What is expected
Lines from the line with "lime plate H3:I4" to the line with "red slope H6:I9" in the entries below, and only those, must be output exactly, with both ends included.

Source material

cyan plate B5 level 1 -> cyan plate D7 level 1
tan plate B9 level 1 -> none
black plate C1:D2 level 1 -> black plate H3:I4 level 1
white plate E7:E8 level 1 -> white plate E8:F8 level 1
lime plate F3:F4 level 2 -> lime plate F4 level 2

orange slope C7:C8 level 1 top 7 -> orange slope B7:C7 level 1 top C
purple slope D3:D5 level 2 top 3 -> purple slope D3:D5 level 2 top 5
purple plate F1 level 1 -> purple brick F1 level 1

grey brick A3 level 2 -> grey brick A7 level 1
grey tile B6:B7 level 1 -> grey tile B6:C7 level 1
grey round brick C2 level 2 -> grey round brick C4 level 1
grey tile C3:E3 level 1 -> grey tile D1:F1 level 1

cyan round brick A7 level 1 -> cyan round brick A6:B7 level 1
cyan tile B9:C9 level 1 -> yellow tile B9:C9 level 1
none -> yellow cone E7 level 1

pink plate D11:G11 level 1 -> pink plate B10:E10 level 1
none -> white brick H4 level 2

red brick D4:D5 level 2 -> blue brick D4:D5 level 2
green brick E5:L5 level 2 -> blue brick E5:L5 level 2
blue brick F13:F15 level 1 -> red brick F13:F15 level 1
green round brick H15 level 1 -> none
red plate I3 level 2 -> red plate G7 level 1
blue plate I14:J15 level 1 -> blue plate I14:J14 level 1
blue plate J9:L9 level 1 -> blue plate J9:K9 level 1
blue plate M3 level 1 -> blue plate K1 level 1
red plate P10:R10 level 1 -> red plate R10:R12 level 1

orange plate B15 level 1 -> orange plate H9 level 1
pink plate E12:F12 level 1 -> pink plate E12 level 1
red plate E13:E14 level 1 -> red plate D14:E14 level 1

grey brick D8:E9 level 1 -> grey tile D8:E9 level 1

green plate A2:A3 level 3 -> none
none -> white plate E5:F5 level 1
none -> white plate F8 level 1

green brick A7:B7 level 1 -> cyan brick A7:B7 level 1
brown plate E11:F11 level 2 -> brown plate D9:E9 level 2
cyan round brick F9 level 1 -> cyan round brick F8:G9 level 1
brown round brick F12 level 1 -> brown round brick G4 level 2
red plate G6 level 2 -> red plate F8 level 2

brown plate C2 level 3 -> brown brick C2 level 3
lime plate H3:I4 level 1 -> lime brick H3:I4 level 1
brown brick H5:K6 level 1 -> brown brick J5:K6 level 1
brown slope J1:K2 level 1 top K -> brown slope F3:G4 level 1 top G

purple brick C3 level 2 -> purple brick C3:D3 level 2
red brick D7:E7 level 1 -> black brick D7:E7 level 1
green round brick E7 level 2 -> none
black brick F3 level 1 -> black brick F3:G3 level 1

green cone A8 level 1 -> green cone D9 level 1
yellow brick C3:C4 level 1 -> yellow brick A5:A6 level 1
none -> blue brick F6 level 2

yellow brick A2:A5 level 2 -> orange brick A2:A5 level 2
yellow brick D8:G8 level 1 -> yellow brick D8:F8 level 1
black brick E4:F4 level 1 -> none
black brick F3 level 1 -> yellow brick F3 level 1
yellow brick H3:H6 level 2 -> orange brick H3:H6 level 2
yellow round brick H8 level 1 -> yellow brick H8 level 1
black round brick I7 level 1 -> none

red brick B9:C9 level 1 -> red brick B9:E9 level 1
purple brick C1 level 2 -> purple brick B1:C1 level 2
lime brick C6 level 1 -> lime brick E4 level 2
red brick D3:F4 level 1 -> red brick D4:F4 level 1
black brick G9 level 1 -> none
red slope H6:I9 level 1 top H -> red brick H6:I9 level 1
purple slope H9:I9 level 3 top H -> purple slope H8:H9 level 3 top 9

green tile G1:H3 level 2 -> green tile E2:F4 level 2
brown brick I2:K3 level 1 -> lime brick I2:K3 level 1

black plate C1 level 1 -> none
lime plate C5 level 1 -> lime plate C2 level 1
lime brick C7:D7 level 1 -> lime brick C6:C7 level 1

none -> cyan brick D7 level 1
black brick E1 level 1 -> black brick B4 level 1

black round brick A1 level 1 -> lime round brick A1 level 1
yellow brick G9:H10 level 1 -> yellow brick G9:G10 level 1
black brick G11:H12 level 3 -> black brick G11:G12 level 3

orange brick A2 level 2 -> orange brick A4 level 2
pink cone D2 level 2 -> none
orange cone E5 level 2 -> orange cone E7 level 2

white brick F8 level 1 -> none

Task result
lime plate H3:I4 level 1 -> lime brick H3:I4 level 1
brown brick H5:K6 level 1 -> brown brick J5:K6 level 1
brown slope J1:K2 level 1 top K -> brown slope F3:G4 level 1 top G

purple brick C3 level 2 -> purple brick C3:D3 level 2
red brick D7:E7 level 1 -> black brick D7:E7 level 1
green round brick E7 level 2 -> none
black brick F3 level 1 -> black brick F3:G3 level 1

green cone A8 level 1 -> green cone D9 level 1
yellow brick C3:C4 level 1 -> yellow brick A5:A6 level 1
none -> blue brick F6 level 2

yellow brick A2:A5 level 2 -> orange brick A2:A5 level 2
yellow brick D8:G8 level 1 -> yellow brick D8:F8 level 1
black brick E4:F4 level 1 -> none
black brick F3 level 1 -> yellow brick F3 level 1
yellow brick H3:H6 level 2 -> orange brick H3:H6 level 2
yellow round brick H8 level 1 -> yellow brick H8 level 1
black round brick I7 level 1 -> none

red brick B9:C9 level 1 -> red brick B9:E9 level 1
purple brick C1 level 2 -> purple brick B1:C1 level 2
lime brick C6 level 1 -> lime brick E4 level 2
red brick D3:F4 level 1 -> red brick D4:F4 level 1
black brick G9 level 1 -> none
red slope H6:I9 level 1 top H -> red brick H6:I9 level 1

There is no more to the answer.